··· Data shown

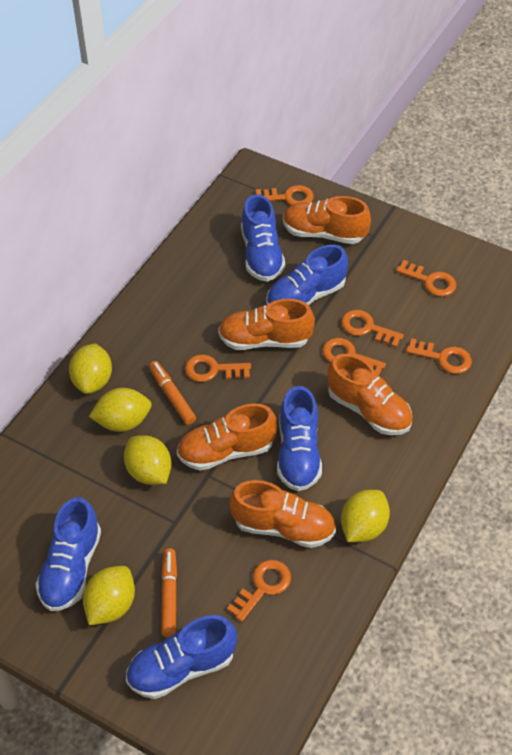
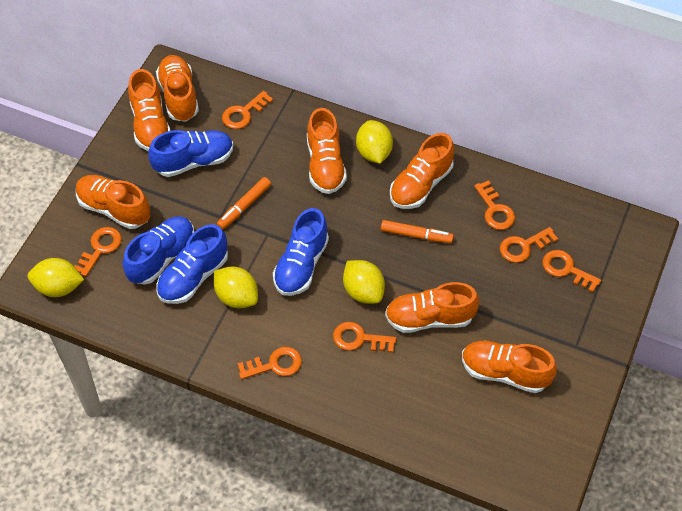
blue shoe: 5 -> 4
orange shoe: 5 -> 7
yellow lemon: 5 -> 4

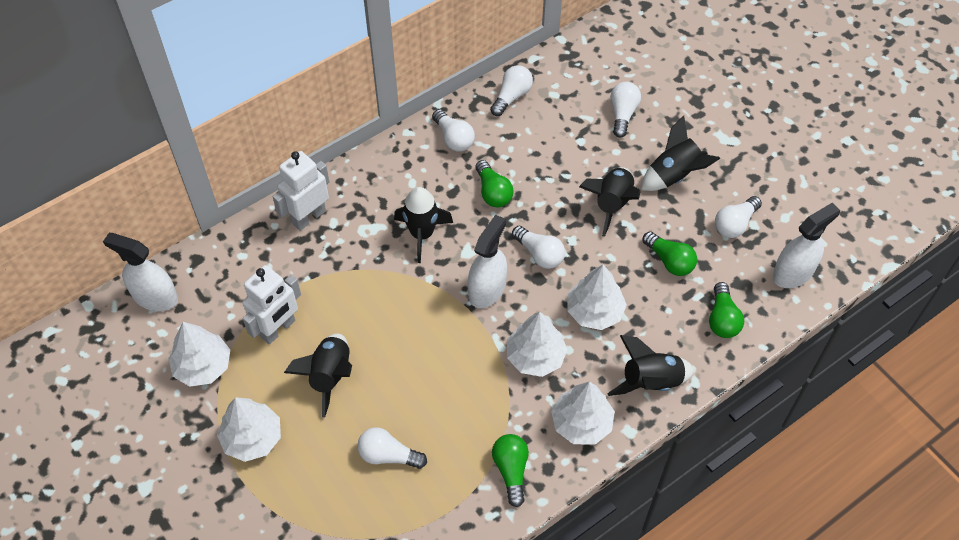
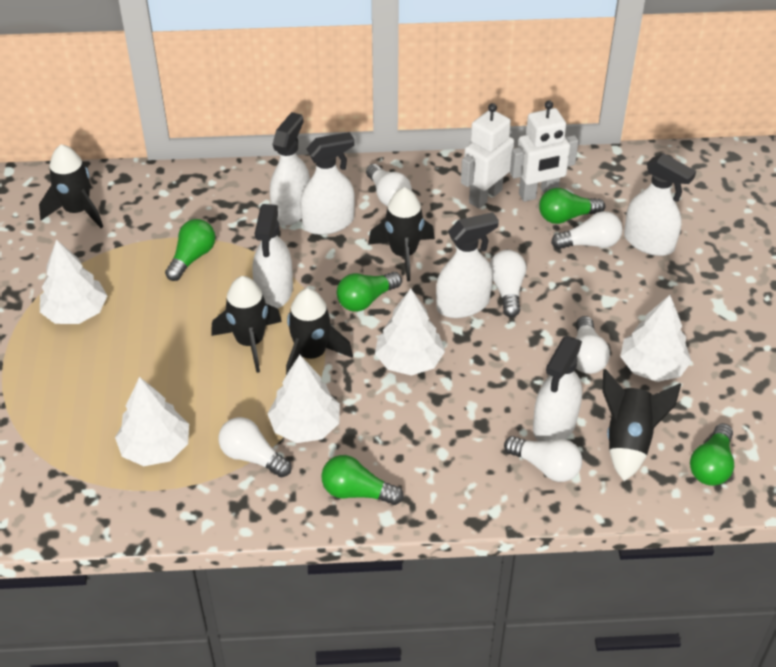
green light bulb: 4 -> 5
white spray bottle: 3 -> 6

······

Exercise description - Omit the pictures and give the material again, exactly and in full.

Solution for this task -
blue shoe: 5 -> 4
orange shoe: 5 -> 7
yellow lemon: 5 -> 4

green light bulb: 4 -> 5
white spray bottle: 3 -> 6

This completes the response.